Work to be completed:
Please quote only the lines that start at the one with "C5: none -> 680uF (plus VCC, minus GND)" and go on to the last line of the data, both ends kept.

── Recorded data

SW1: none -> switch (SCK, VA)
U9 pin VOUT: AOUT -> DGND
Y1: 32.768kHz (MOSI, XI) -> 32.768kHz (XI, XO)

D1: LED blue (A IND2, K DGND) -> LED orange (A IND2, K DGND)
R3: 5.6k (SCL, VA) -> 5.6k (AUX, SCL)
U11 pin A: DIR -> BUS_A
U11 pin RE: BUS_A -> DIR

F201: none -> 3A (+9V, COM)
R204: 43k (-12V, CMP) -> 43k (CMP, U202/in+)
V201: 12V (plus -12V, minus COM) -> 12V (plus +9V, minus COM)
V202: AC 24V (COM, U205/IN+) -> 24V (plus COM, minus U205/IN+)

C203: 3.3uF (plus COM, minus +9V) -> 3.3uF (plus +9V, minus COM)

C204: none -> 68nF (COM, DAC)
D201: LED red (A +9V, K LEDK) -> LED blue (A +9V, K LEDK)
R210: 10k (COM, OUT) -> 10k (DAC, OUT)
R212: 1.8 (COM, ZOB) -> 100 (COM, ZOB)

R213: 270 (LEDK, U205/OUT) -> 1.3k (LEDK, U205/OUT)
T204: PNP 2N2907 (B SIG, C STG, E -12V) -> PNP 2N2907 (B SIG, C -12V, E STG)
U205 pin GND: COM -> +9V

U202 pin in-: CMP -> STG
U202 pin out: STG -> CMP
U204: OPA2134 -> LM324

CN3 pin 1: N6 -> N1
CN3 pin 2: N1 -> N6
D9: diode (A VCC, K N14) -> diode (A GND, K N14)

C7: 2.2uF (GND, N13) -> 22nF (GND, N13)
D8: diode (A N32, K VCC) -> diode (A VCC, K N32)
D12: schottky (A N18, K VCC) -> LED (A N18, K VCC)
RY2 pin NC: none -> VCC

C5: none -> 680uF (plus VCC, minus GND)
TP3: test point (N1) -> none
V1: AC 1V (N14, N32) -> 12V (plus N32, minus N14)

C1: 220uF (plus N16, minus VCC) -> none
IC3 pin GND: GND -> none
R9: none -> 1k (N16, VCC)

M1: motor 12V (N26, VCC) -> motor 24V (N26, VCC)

────

The answer:
C5: none -> 680uF (plus VCC, minus GND)
TP3: test point (N1) -> none
V1: AC 1V (N14, N32) -> 12V (plus N32, minus N14)

C1: 220uF (plus N16, minus VCC) -> none
IC3 pin GND: GND -> none
R9: none -> 1k (N16, VCC)

M1: motor 12V (N26, VCC) -> motor 24V (N26, VCC)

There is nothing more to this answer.